[Excerpts from a dataset]
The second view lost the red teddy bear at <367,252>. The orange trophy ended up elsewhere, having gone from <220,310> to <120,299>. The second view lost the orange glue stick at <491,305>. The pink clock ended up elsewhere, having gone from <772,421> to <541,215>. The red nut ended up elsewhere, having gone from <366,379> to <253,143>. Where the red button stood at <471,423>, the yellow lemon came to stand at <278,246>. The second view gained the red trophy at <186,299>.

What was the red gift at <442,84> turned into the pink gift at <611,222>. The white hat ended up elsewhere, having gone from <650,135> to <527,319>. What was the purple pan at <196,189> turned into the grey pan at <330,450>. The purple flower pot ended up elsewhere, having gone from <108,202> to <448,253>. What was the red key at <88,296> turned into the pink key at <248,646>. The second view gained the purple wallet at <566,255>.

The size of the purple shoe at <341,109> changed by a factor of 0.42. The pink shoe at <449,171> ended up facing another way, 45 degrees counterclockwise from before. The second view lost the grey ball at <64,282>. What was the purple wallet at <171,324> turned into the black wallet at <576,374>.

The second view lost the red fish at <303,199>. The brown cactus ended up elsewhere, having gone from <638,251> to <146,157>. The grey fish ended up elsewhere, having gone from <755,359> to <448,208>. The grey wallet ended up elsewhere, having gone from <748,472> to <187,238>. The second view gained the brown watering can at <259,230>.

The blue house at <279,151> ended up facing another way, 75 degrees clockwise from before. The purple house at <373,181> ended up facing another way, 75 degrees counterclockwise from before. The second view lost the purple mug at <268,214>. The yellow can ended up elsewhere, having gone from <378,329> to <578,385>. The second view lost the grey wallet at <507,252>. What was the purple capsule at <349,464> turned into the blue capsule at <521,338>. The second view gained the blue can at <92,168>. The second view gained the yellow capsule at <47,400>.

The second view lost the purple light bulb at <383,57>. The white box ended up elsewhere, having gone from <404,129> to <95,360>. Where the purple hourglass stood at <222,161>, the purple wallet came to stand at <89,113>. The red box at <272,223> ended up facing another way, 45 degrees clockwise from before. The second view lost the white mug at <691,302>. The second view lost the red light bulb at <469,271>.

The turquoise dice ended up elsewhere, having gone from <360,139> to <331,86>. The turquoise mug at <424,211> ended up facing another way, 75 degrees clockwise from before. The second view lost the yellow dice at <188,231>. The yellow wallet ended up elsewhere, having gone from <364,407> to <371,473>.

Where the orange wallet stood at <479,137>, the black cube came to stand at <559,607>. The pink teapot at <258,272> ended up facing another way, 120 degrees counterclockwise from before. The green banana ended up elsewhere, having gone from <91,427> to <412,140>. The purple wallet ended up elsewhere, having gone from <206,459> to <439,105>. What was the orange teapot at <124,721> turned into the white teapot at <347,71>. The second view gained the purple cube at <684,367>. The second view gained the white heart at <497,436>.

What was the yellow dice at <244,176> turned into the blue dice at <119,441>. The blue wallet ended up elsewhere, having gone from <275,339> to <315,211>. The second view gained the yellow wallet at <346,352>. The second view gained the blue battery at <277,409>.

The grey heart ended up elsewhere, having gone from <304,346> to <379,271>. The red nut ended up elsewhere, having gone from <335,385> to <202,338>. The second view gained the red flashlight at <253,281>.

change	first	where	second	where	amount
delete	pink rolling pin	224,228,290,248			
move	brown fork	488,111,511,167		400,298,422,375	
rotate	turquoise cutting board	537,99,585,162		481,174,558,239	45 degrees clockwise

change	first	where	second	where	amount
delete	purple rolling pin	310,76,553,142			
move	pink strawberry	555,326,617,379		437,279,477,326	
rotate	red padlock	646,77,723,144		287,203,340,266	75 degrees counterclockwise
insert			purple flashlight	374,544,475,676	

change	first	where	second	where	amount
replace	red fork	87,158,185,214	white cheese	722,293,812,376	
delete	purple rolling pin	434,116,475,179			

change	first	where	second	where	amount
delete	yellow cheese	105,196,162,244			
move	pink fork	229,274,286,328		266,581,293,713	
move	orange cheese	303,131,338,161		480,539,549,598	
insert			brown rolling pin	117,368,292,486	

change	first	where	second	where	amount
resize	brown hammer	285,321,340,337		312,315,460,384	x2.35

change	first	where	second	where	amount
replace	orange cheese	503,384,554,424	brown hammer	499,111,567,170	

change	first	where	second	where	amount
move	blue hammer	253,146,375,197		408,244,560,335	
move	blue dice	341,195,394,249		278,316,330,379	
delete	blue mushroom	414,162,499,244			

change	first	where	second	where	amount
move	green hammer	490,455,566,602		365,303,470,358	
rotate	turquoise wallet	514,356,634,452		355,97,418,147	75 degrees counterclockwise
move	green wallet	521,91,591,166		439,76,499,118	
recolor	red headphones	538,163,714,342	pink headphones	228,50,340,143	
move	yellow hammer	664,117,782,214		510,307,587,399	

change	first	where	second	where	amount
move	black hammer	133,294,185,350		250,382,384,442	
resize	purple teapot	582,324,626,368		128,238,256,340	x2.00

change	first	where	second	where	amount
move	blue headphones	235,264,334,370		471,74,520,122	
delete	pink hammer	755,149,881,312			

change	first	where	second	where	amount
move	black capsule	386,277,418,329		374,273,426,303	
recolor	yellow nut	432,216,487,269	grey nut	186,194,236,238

## PROBLEM TO WORK ON
Write out all of the records above exactly as they appear.

## OUTPUT
The second view lost the red teddy bear at <367,252>. The orange trophy ended up elsewhere, having gone from <220,310> to <120,299>. The second view lost the orange glue stick at <491,305>. The pink clock ended up elsewhere, having gone from <772,421> to <541,215>. The red nut ended up elsewhere, having gone from <366,379> to <253,143>. Where the red button stood at <471,423>, the yellow lemon came to stand at <278,246>. The second view gained the red trophy at <186,299>.

What was the red gift at <442,84> turned into the pink gift at <611,222>. The white hat ended up elsewhere, having gone from <650,135> to <527,319>. What was the purple pan at <196,189> turned into the grey pan at <330,450>. The purple flower pot ended up elsewhere, having gone from <108,202> to <448,253>. What was the red key at <88,296> turned into the pink key at <248,646>. The second view gained the purple wallet at <566,255>.

The size of the purple shoe at <341,109> changed by a factor of 0.42. The pink shoe at <449,171> ended up facing another way, 45 degrees counterclockwise from before. The second view lost the grey ball at <64,282>. What was the purple wallet at <171,324> turned into the black wallet at <576,374>.

The second view lost the red fish at <303,199>. The brown cactus ended up elsewhere, having gone from <638,251> to <146,157>. The grey fish ended up elsewhere, having gone from <755,359> to <448,208>. The grey wallet ended up elsewhere, having gone from <748,472> to <187,238>. The second view gained the brown watering can at <259,230>.

The blue house at <279,151> ended up facing another way, 75 degrees clockwise from before. The purple house at <373,181> ended up facing another way, 75 degrees counterclockwise from before. The second view lost the purple mug at <268,214>. The yellow can ended up elsewhere, having gone from <378,329> to <578,385>. The second view lost the grey wallet at <507,252>. What was the purple capsule at <349,464> turned into the blue capsule at <521,338>. The second view gained the blue can at <92,168>. The second view gained the yellow capsule at <47,400>.

The second view lost the purple light bulb at <383,57>. The white box ended up elsewhere, having gone from <404,129> to <95,360>. Where the purple hourglass stood at <222,161>, the purple wallet came to stand at <89,113>. The red box at <272,223> ended up facing another way, 45 degrees clockwise from before. The second view lost the white mug at <691,302>. The second view lost the red light bulb at <469,271>.

The turquoise dice ended up elsewhere, having gone from <360,139> to <331,86>. The turquoise mug at <424,211> ended up facing another way, 75 degrees clockwise from before. The second view lost the yellow dice at <188,231>. The yellow wallet ended up elsewhere, having gone from <364,407> to <371,473>.

Where the orange wallet stood at <479,137>, the black cube came to stand at <559,607>. The pink teapot at <258,272> ended up facing another way, 120 degrees counterclockwise from before. The green banana ended up elsewhere, having gone from <91,427> to <412,140>. The purple wallet ended up elsewhere, having gone from <206,459> to <439,105>. What was the orange teapot at <124,721> turned into the white teapot at <347,71>. The second view gained the purple cube at <684,367>. The second view gained the white heart at <497,436>.

What was the yellow dice at <244,176> turned into the blue dice at <119,441>. The blue wallet ended up elsewhere, having gone from <275,339> to <315,211>. The second view gained the yellow wallet at <346,352>. The second view gained the blue battery at <277,409>.

The grey heart ended up elsewhere, having gone from <304,346> to <379,271>. The red nut ended up elsewhere, having gone from <335,385> to <202,338>. The second view gained the red flashlight at <253,281>.

change	first	where	second	where	amount
delete	pink rolling pin	224,228,290,248			
move	brown fork	488,111,511,167		400,298,422,375	
rotate	turquoise cutting board	537,99,585,162		481,174,558,239	45 degrees clockwise

change	first	where	second	where	amount
delete	purple rolling pin	310,76,553,142			
move	pink strawberry	555,326,617,379		437,279,477,326	
rotate	red padlock	646,77,723,144		287,203,340,266	75 degrees counterclockwise
insert			purple flashlight	374,544,475,676	

change	first	where	second	where	amount
replace	red fork	87,158,185,214	white cheese	722,293,812,376	
delete	purple rolling pin	434,116,475,179			

change	first	where	second	where	amount
delete	yellow cheese	105,196,162,244			
move	pink fork	229,274,286,328		266,581,293,713	
move	orange cheese	303,131,338,161		480,539,549,598	
insert			brown rolling pin	117,368,292,486	

change	first	where	second	where	amount
resize	brown hammer	285,321,340,337		312,315,460,384	x2.35

change	first	where	second	where	amount
replace	orange cheese	503,384,554,424	brown hammer	499,111,567,170	

change	first	where	second	where	amount
move	blue hammer	253,146,375,197		408,244,560,335	
move	blue dice	341,195,394,249		278,316,330,379	
delete	blue mushroom	414,162,499,244			

change	first	where	second	where	amount
move	green hammer	490,455,566,602		365,303,470,358	
rotate	turquoise wallet	514,356,634,452		355,97,418,147	75 degrees counterclockwise
move	green wallet	521,91,591,166		439,76,499,118	
recolor	red headphones	538,163,714,342	pink headphones	228,50,340,143	
move	yellow hammer	664,117,782,214		510,307,587,399	

change	first	where	second	where	amount
move	black hammer	133,294,185,350		250,382,384,442	
resize	purple teapot	582,324,626,368		128,238,256,340	x2.00

change	first	where	second	where	amount
move	blue headphones	235,264,334,370		471,74,520,122	
delete	pink hammer	755,149,881,312			

change	first	where	second	where	amount
move	black capsule	386,277,418,329		374,273,426,303	
recolor	yellow nut	432,216,487,269	grey nut	186,194,236,238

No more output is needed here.